* WHAT THIS TASK INVOLVES: List each line of the data that holds the string "black", please.

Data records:

Content starts

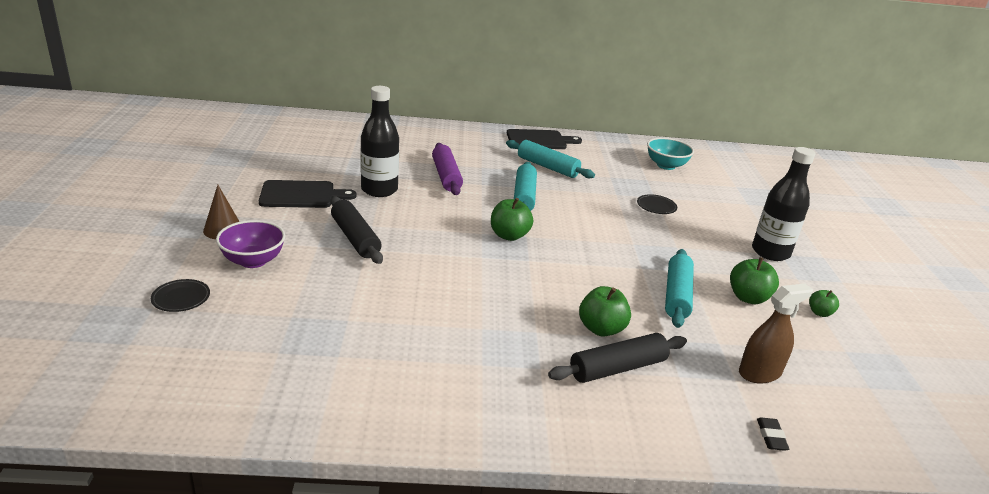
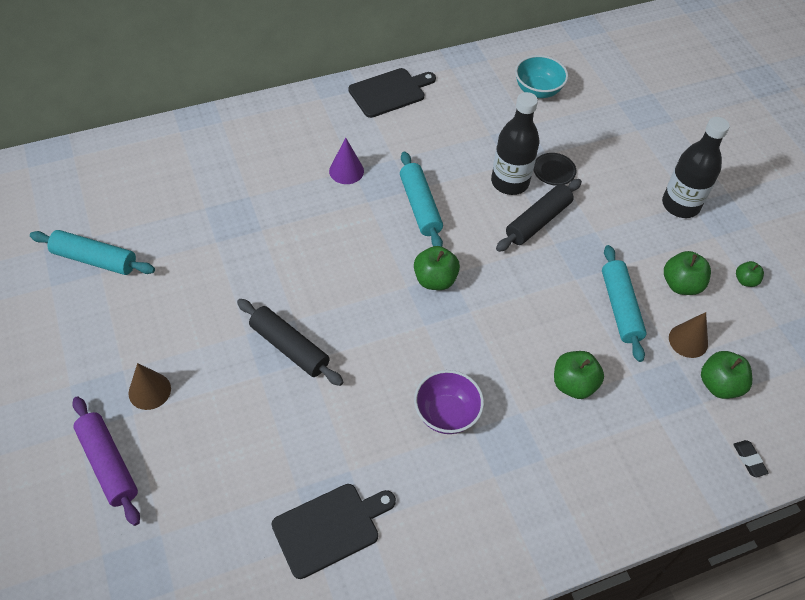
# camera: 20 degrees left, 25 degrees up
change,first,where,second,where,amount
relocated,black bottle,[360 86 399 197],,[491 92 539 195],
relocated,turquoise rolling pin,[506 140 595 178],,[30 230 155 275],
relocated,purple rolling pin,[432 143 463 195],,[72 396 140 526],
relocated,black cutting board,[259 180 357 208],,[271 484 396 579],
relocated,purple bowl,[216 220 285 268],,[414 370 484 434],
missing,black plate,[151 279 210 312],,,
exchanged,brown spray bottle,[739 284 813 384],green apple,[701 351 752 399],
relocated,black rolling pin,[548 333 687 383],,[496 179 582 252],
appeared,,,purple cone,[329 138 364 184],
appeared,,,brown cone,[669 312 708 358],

Content ends

* TASK ANSWER:
relocated,black bottle,[360 86 399 197],,[491 92 539 195],
relocated,black cutting board,[259 180 357 208],,[271 484 396 579],
missing,black plate,[151 279 210 312],,,
relocated,black rolling pin,[548 333 687 383],,[496 179 582 252],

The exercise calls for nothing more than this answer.